[Data items]
┏━━

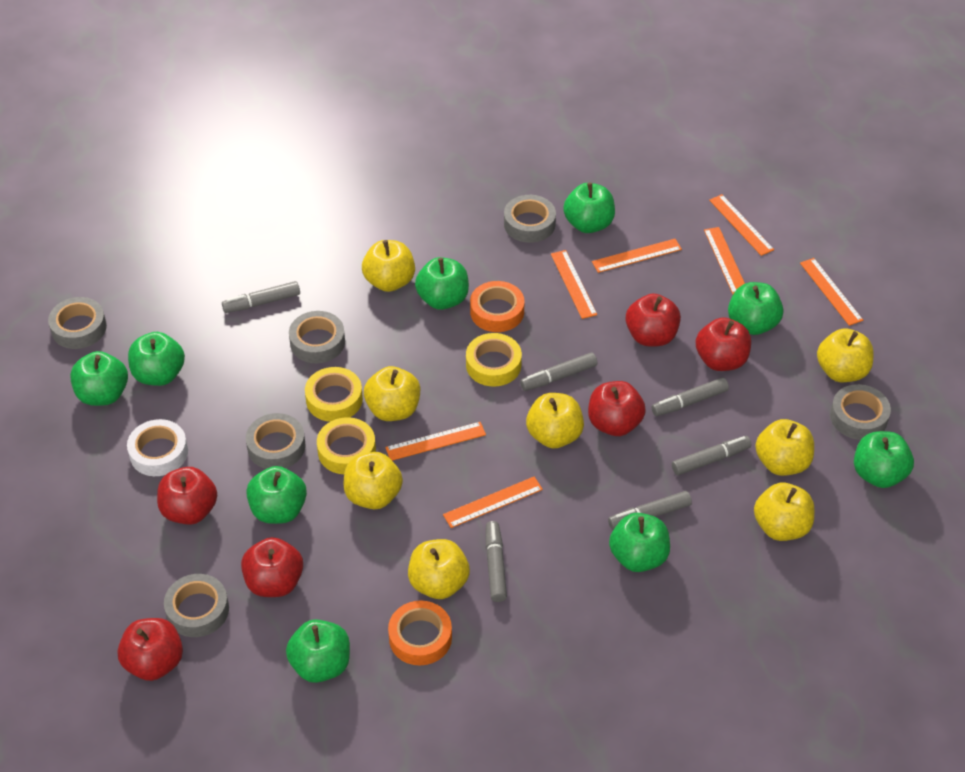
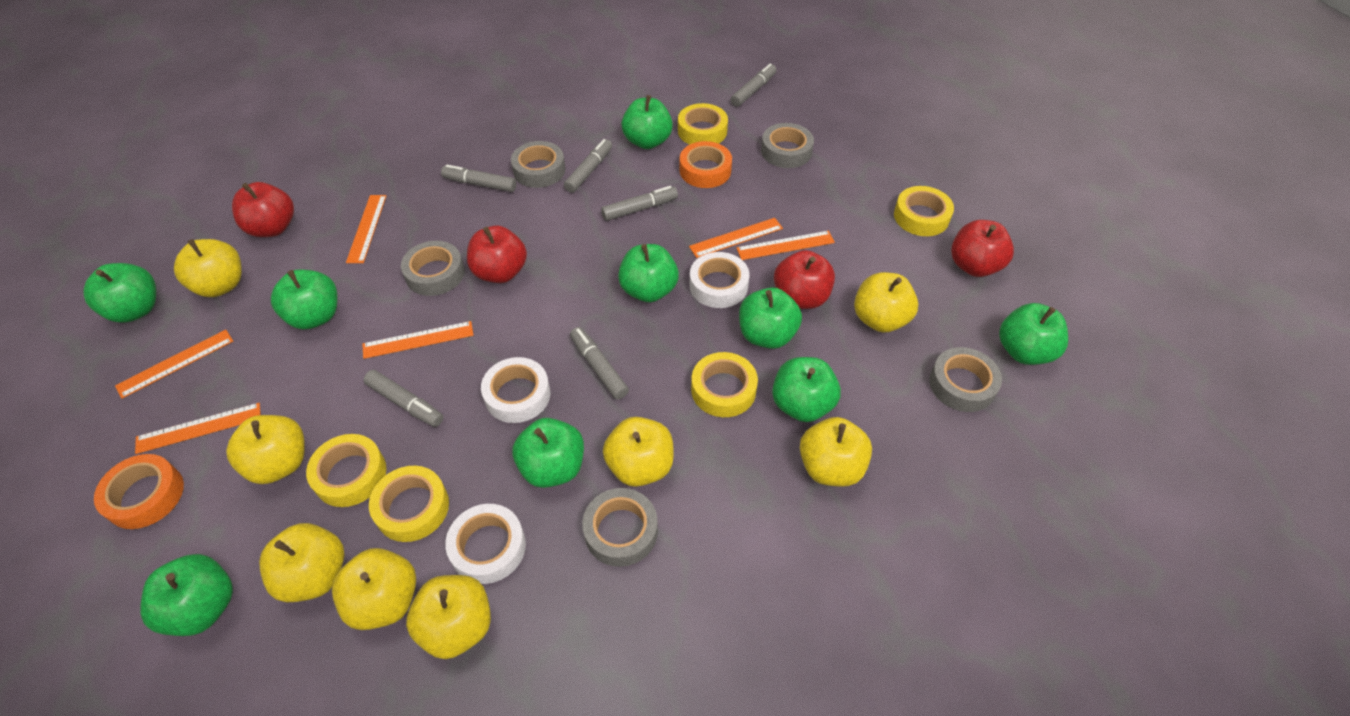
grey tape: 6 -> 5
orange ruler: 7 -> 6
red apple: 6 -> 4
white tape: 1 -> 3
yellow tape: 3 -> 5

┗━━

TASK BRIEF -
Pull out every line of the records that includes the string "tape".

RESPONSE AREA -
grey tape: 6 -> 5
white tape: 1 -> 3
yellow tape: 3 -> 5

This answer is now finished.